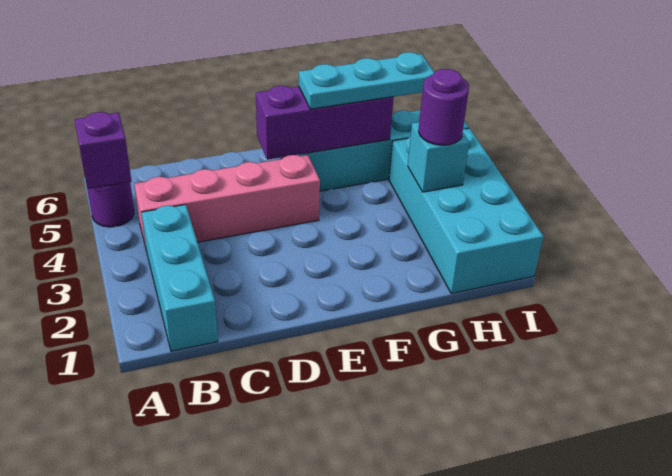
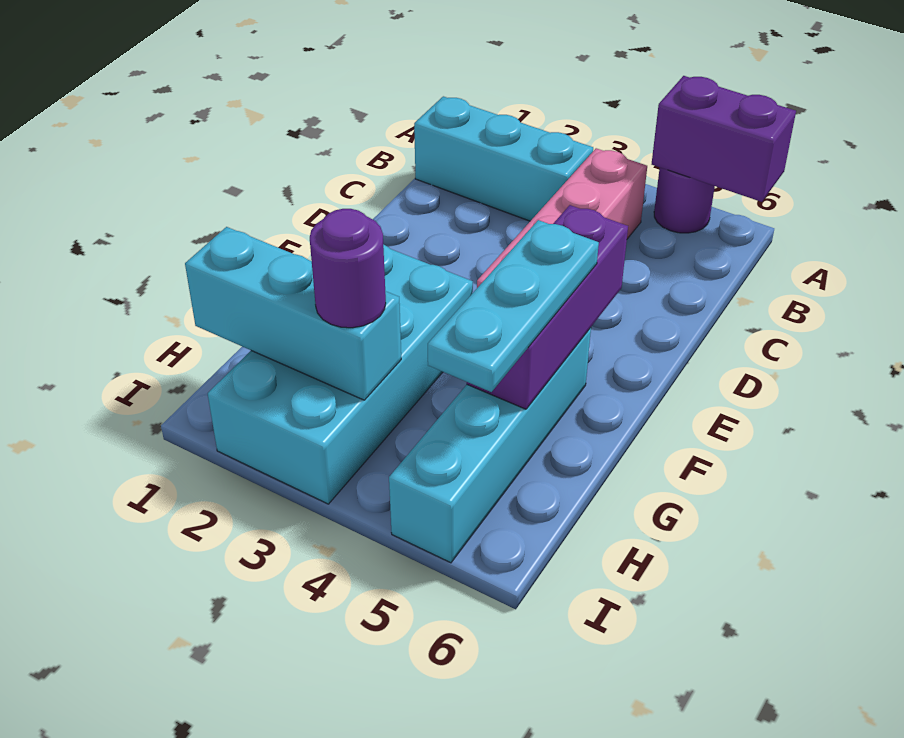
purple brick A5 level 2 -> purple brick A5:A6 level 2
cyan brick H1:I4 level 1 -> cyan brick F2:I3 level 1
cyan brick H3 level 2 -> cyan brick H1:H3 level 2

> _YOUR GOAL_
Retype the whole of the data verbatim. Skip every picture.

> _EXPECTED ANSWER_
purple brick A5 level 2 -> purple brick A5:A6 level 2
cyan brick H1:I4 level 1 -> cyan brick F2:I3 level 1
cyan brick H3 level 2 -> cyan brick H1:H3 level 2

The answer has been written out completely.